==== RECORDS PROVIDED

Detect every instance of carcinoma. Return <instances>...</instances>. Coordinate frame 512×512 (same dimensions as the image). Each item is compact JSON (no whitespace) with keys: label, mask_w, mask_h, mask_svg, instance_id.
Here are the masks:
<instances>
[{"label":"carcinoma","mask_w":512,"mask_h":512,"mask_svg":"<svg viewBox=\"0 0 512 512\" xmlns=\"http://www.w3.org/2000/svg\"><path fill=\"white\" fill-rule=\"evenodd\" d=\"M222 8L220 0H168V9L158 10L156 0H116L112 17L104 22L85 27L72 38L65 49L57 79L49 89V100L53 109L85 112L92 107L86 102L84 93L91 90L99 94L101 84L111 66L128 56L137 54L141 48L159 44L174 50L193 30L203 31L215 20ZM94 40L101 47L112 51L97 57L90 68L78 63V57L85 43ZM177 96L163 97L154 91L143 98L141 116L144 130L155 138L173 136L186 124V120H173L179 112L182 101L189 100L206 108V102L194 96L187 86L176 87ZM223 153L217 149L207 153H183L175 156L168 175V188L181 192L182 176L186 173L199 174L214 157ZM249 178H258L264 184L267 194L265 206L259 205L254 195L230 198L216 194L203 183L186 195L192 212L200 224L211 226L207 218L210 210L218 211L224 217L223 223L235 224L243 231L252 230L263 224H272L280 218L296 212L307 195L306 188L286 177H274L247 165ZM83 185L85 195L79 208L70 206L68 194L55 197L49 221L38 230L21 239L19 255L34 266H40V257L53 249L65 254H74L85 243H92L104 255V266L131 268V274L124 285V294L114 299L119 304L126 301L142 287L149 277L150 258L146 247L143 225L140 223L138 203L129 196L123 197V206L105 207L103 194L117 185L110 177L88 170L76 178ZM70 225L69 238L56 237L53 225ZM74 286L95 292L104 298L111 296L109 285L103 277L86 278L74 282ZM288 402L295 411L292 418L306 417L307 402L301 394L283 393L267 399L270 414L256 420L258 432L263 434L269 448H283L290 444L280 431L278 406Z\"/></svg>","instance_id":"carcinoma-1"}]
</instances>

========

WHAT TO DO:
Give an exact copy of all the data shown above.

RESPONSE TO THIS TASK:
Detect every instance of carcinoma. Return <instances>...</instances>. Coordinate frame 512×512 (same dimensions as the image). Each item is compact JSON (no whitespace) with keys: label, mask_w, mask_h, mask_svg, instance_id.
Here are the masks:
<instances>
[{"label":"carcinoma","mask_w":512,"mask_h":512,"mask_svg":"<svg viewBox=\"0 0 512 512\" xmlns=\"http://www.w3.org/2000/svg\"><path fill=\"white\" fill-rule=\"evenodd\" d=\"M222 8L220 0H168V9L158 10L156 0H116L112 17L104 22L85 27L72 38L65 49L57 79L49 89V100L53 109L85 112L92 107L86 102L84 93L91 90L99 94L101 84L111 66L128 56L137 54L141 48L159 44L174 50L193 30L203 31L215 20ZM94 40L101 47L112 51L97 57L90 68L78 63V57L85 43ZM177 96L163 97L154 91L143 98L141 116L144 130L155 138L173 136L186 124V120H173L179 112L182 101L189 100L206 108V102L194 96L187 86L176 87ZM223 153L217 149L207 153H183L175 156L168 175V188L181 192L182 176L186 173L199 174L214 157ZM249 178H258L264 184L267 194L265 206L259 205L254 195L230 198L216 194L203 183L186 195L192 212L200 224L211 226L207 218L210 210L218 211L224 217L223 223L235 224L243 231L252 230L263 224H272L280 218L296 212L307 195L306 188L286 177H274L247 165ZM83 185L85 195L79 208L70 206L68 194L55 197L49 221L38 230L21 239L19 255L34 266H40V257L53 249L65 254H74L85 243H92L104 255V266L131 268V274L124 285V294L114 299L119 304L126 301L142 287L149 277L150 258L146 247L143 225L140 223L138 203L129 196L123 197V206L105 207L103 194L117 185L110 177L88 170L76 178ZM70 225L69 238L56 237L53 225ZM74 286L95 292L104 298L111 296L109 285L103 277L86 278L74 282ZM288 402L295 411L292 418L306 417L307 402L301 394L283 393L267 399L270 414L256 420L258 432L263 434L269 448H283L290 444L280 431L278 406Z\"/></svg>","instance_id":"carcinoma-1"}]
</instances>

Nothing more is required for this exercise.